■ EXERCISE BRIEF
All of the data should be given again word for word, though the images are to be left out.

■ PROVIDED DATA
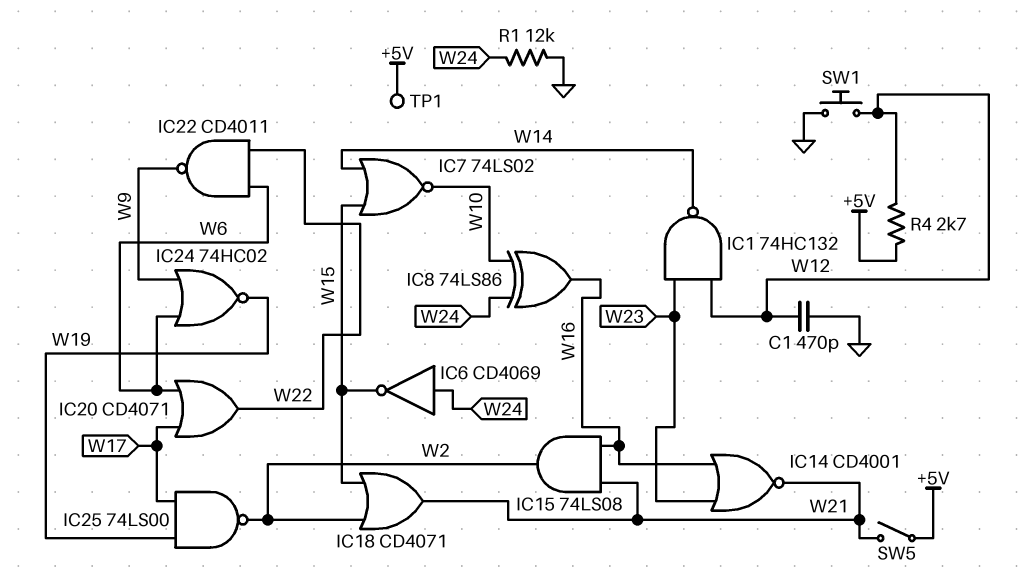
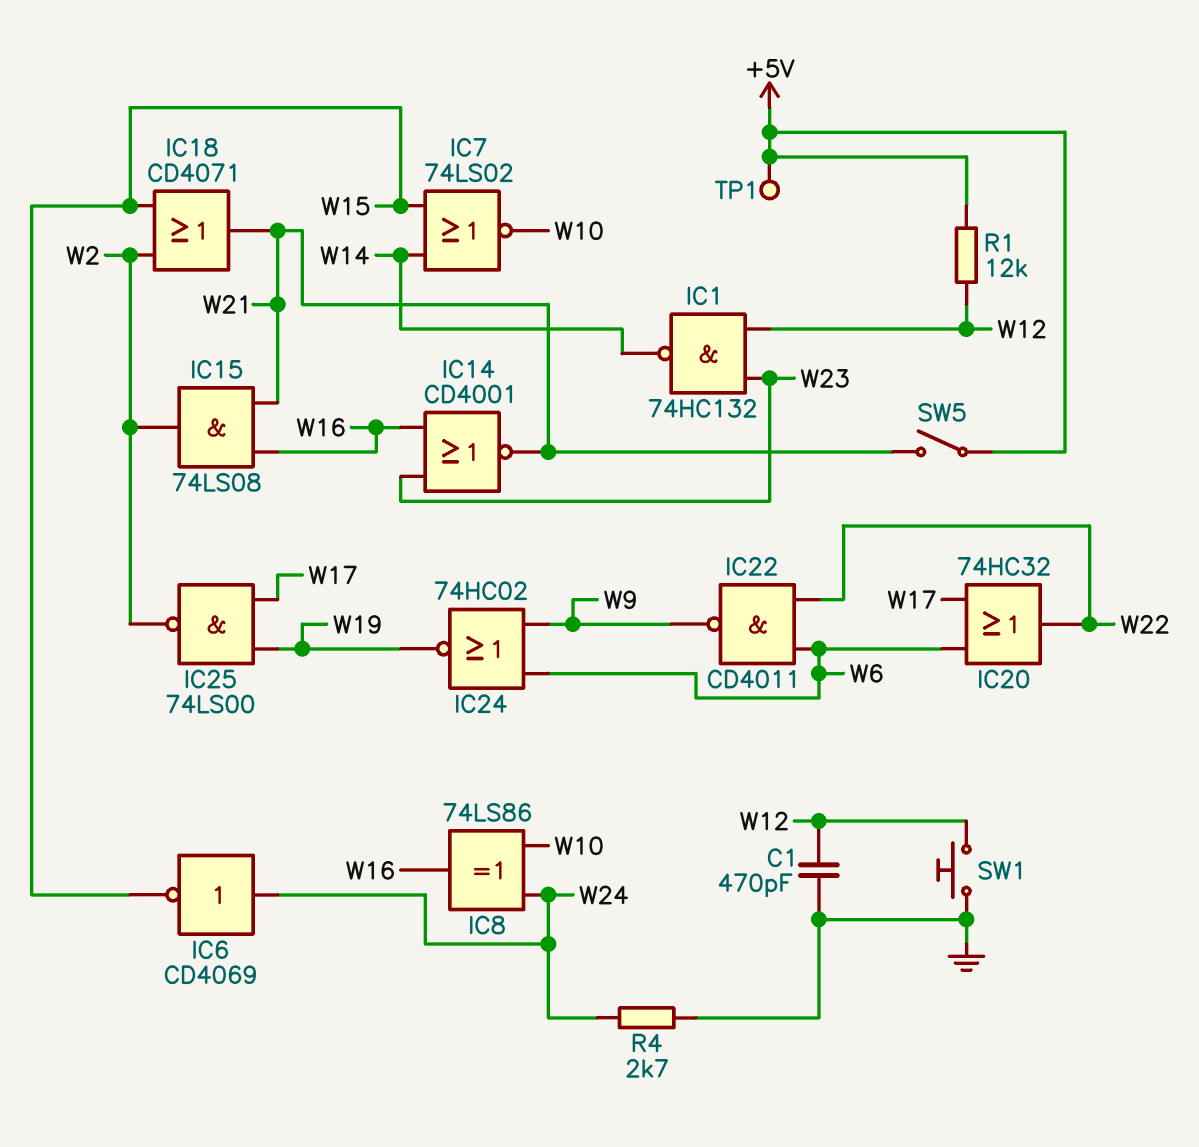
IC20: OR CD4071 (in W6, in W17, out W22) -> OR 74HC32 (in W6, in W17, out W22)
R1: 12k (GND, W24) -> 12k (+5V, W12)
R4: 2.7k (+5V, W12) -> 2.7k (GND, W24)

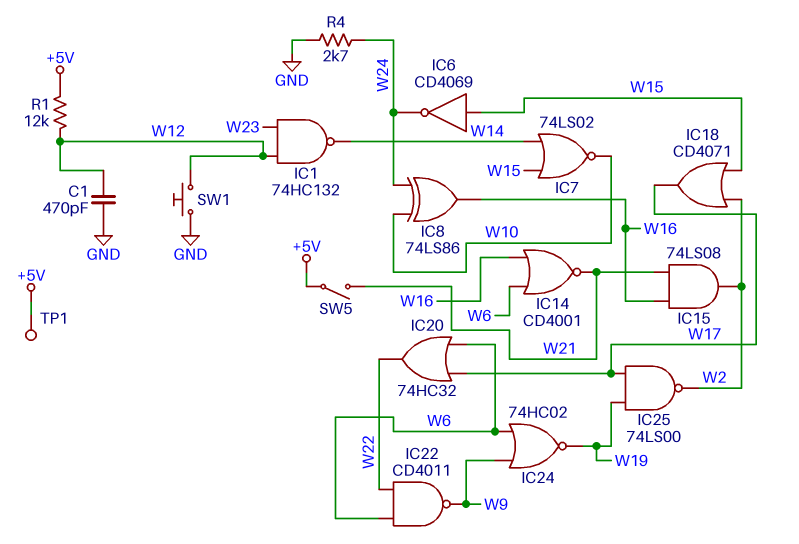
IC6: NOT CD4069 (in W24, out W15) -> NOT CD4069 (in W15, out W24)
IC14: NOR CD4001 (in W16, in W23, out W21) -> NOR CD4001 (in W6, in W16, out W21)
IC18: OR CD4071 (in W2, in W15, out W21) -> OR CD4071 (in W2, in W15, out W17)

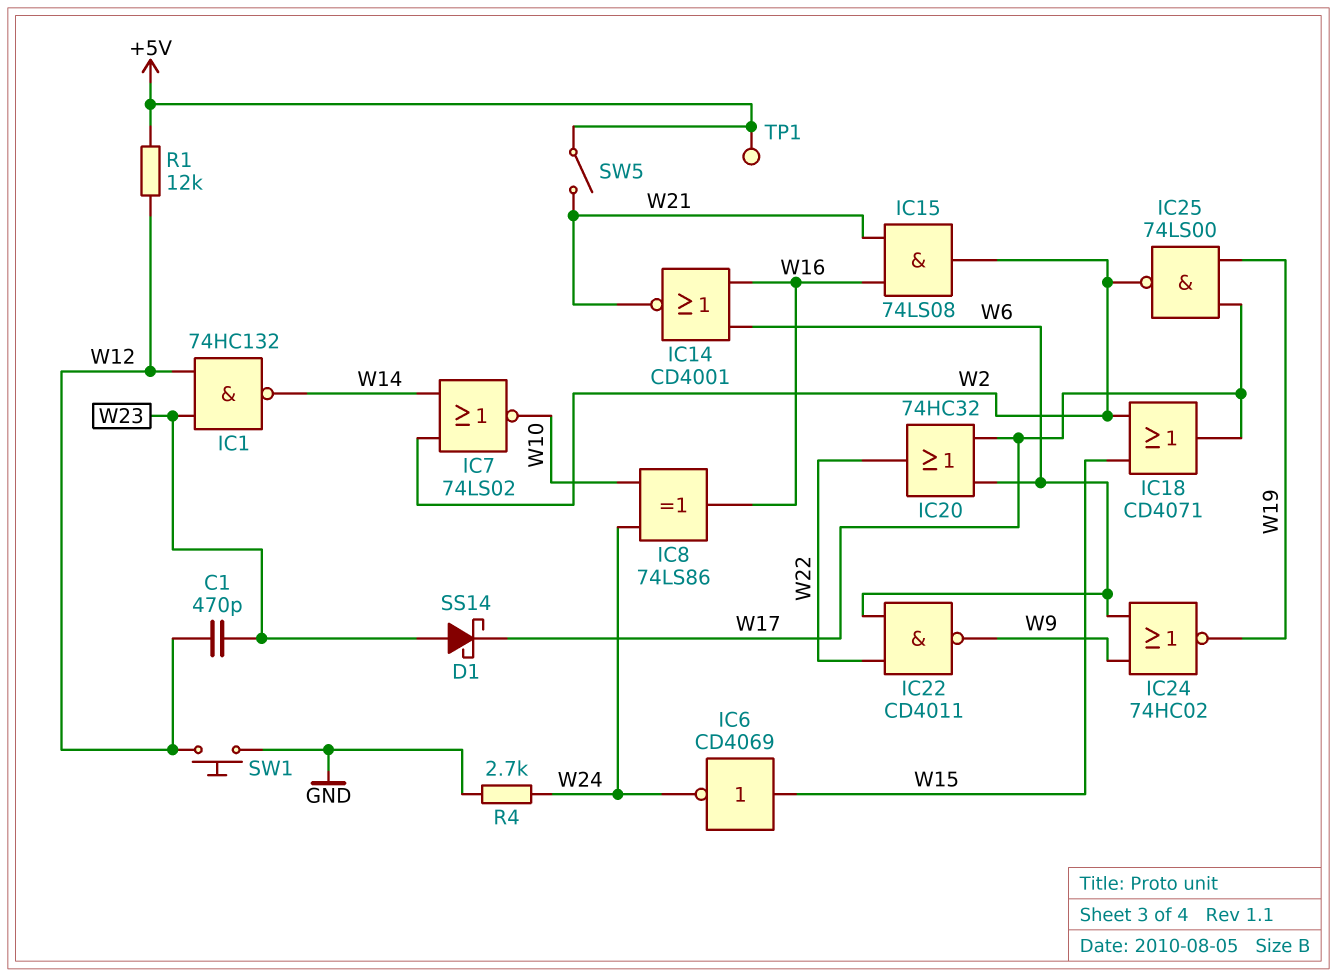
C1: 470pF (GND, W12) -> 470pF (W12, W23)
D1: none -> schottky SS14 (A W23, K W17)
IC7: NOR 74LS02 (in W14, in W15, out W10) -> NOR 74LS02 (in W2, in W14, out W10)

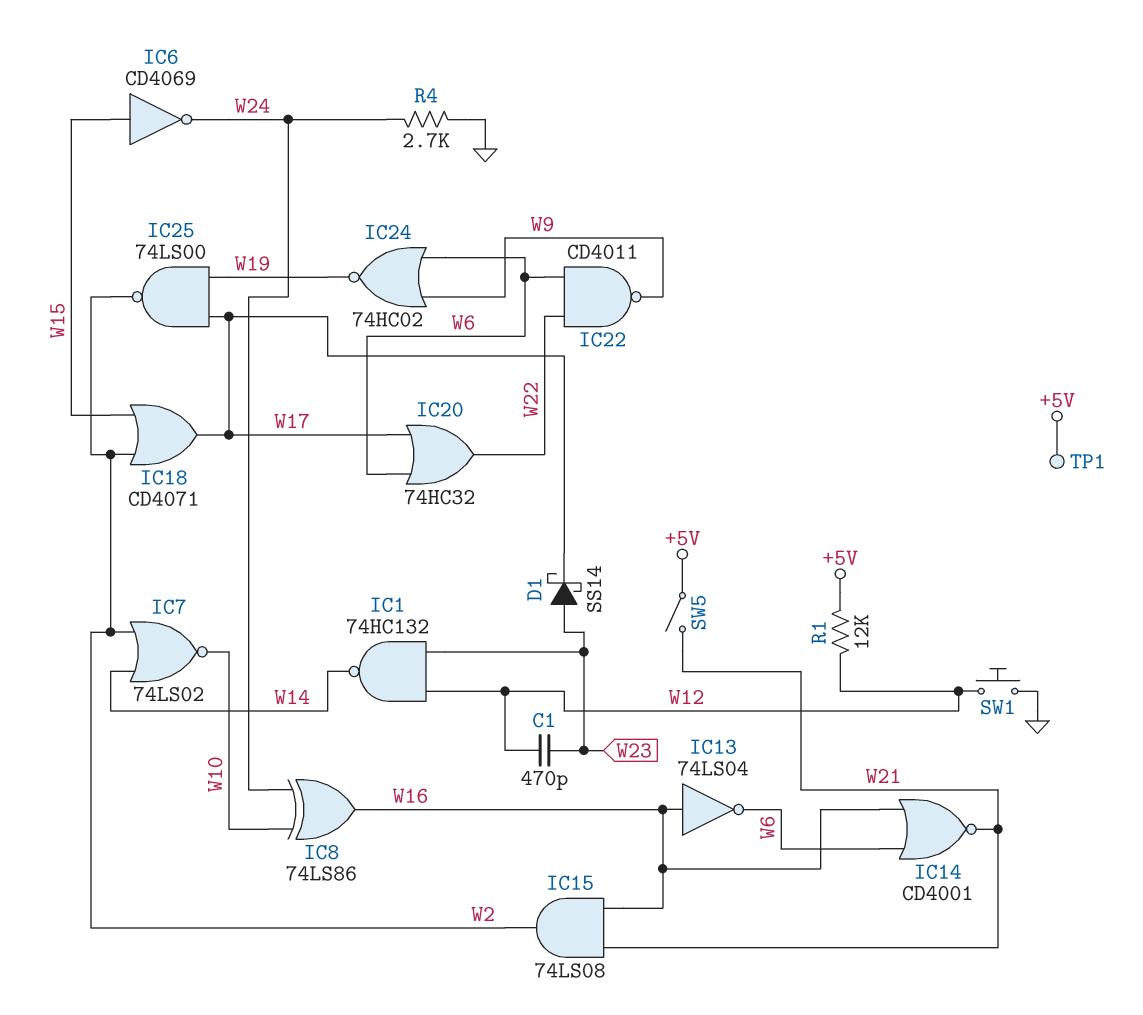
IC13: none -> NOT 74LS04 (in W16, out W6)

■ SOLUTION TO THE PROBLEM
IC20: OR CD4071 (in W6, in W17, out W22) -> OR 74HC32 (in W6, in W17, out W22)
R1: 12k (GND, W24) -> 12k (+5V, W12)
R4: 2.7k (+5V, W12) -> 2.7k (GND, W24)

IC6: NOT CD4069 (in W24, out W15) -> NOT CD4069 (in W15, out W24)
IC14: NOR CD4001 (in W16, in W23, out W21) -> NOR CD4001 (in W6, in W16, out W21)
IC18: OR CD4071 (in W2, in W15, out W21) -> OR CD4071 (in W2, in W15, out W17)

C1: 470pF (GND, W12) -> 470pF (W12, W23)
D1: none -> schottky SS14 (A W23, K W17)
IC7: NOR 74LS02 (in W14, in W15, out W10) -> NOR 74LS02 (in W2, in W14, out W10)

IC13: none -> NOT 74LS04 (in W16, out W6)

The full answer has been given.